*** Opening DATASET EXCERPTS ***

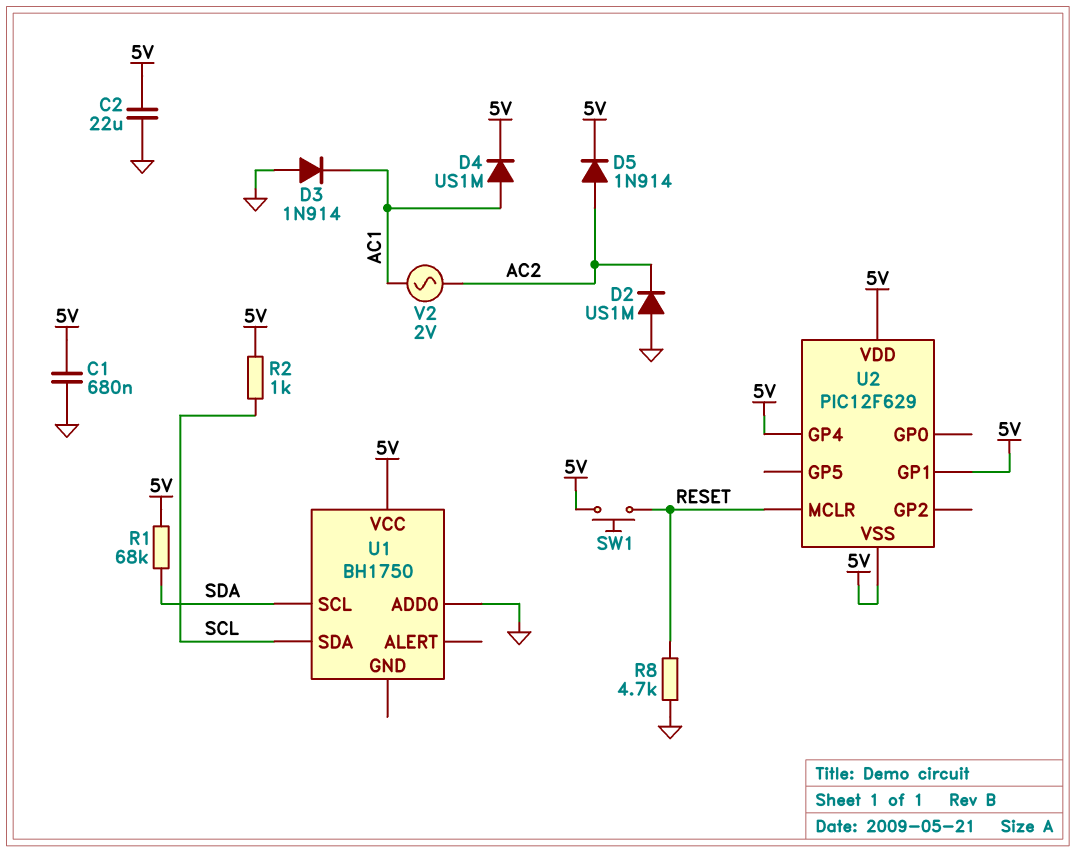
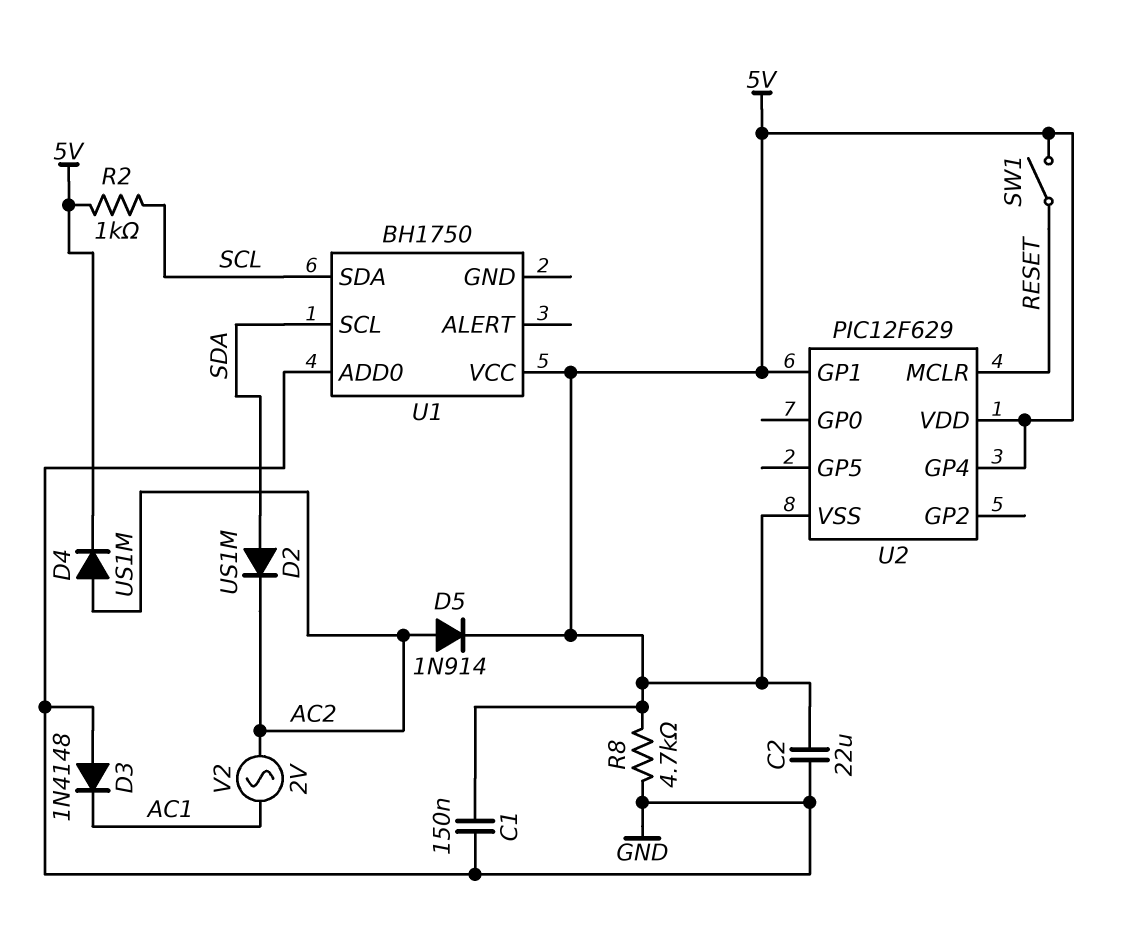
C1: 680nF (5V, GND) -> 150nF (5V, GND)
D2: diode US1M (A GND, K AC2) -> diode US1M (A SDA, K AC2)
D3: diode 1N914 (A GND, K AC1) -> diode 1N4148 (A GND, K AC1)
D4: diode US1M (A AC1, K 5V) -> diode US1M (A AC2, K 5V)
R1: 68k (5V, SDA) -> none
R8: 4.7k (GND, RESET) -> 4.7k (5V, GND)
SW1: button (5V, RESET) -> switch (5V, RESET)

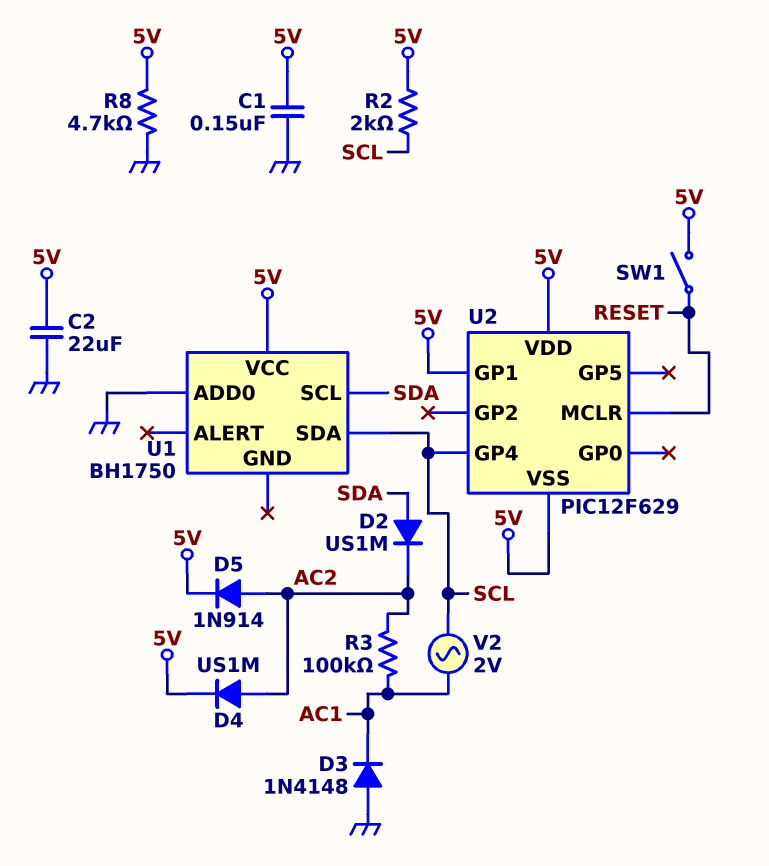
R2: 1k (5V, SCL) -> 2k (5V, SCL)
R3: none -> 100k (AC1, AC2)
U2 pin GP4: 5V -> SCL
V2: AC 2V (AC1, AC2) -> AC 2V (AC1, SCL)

*** Closing DATASET EXCERPTS ***
*** Opening DATASET EXCERPTS ***

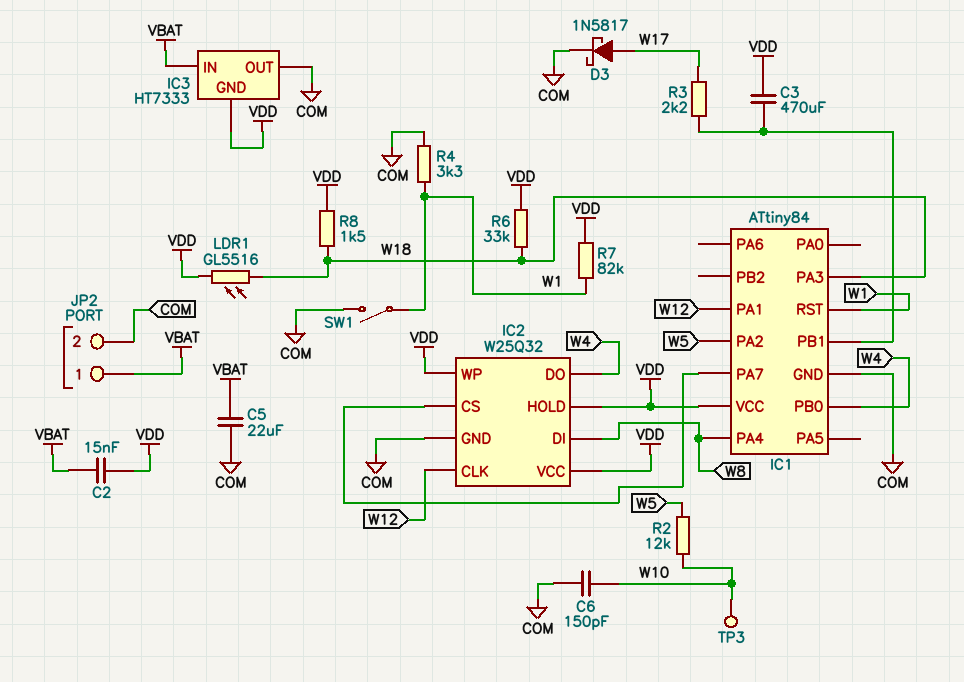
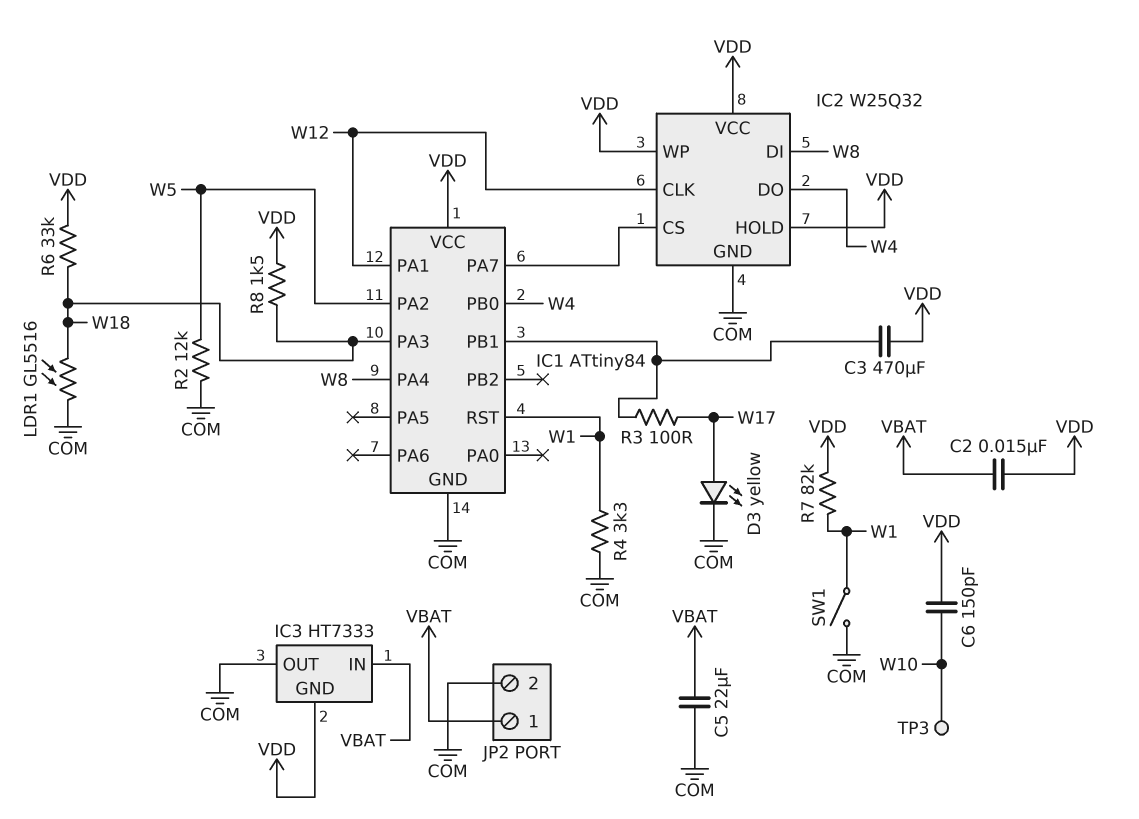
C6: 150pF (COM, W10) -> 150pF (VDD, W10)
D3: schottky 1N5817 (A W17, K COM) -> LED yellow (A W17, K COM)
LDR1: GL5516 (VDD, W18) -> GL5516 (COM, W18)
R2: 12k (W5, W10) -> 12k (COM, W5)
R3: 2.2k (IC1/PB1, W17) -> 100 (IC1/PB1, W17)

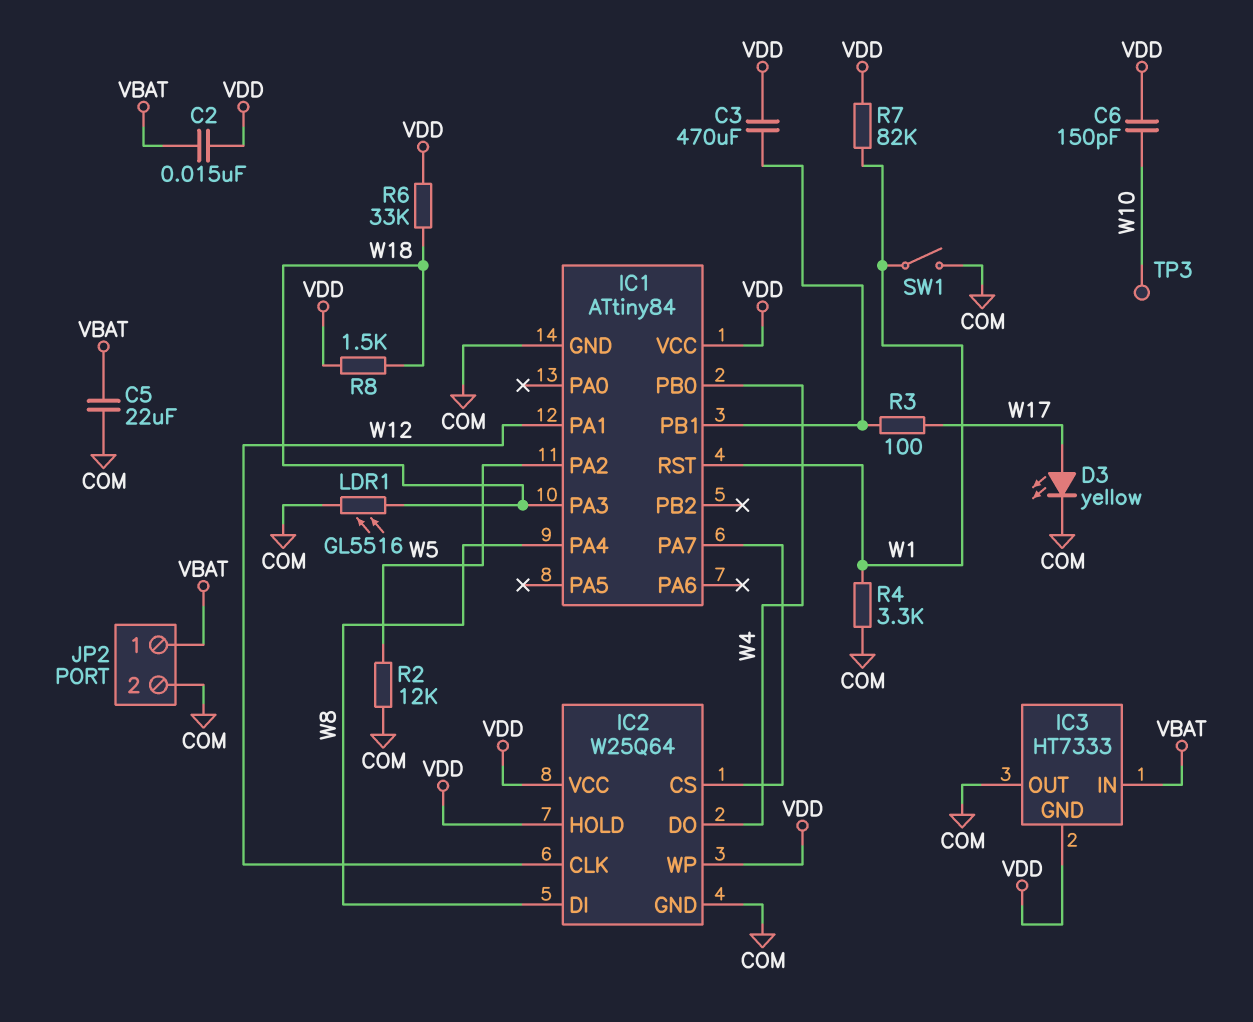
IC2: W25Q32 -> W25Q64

*** Closing DATASET EXCERPTS ***

EXERCISE DESCRIPTION – Reproduce the records above exactly, but only from the line with "R2: 12k (W5, W10) -> 12k (COM, W5)" up to and including the line with "IC2: W25Q32 -> W25Q64". Leave the pictures out.

EXPECTED ANSWER –
R2: 12k (W5, W10) -> 12k (COM, W5)
R3: 2.2k (IC1/PB1, W17) -> 100 (IC1/PB1, W17)

IC2: W25Q32 -> W25Q64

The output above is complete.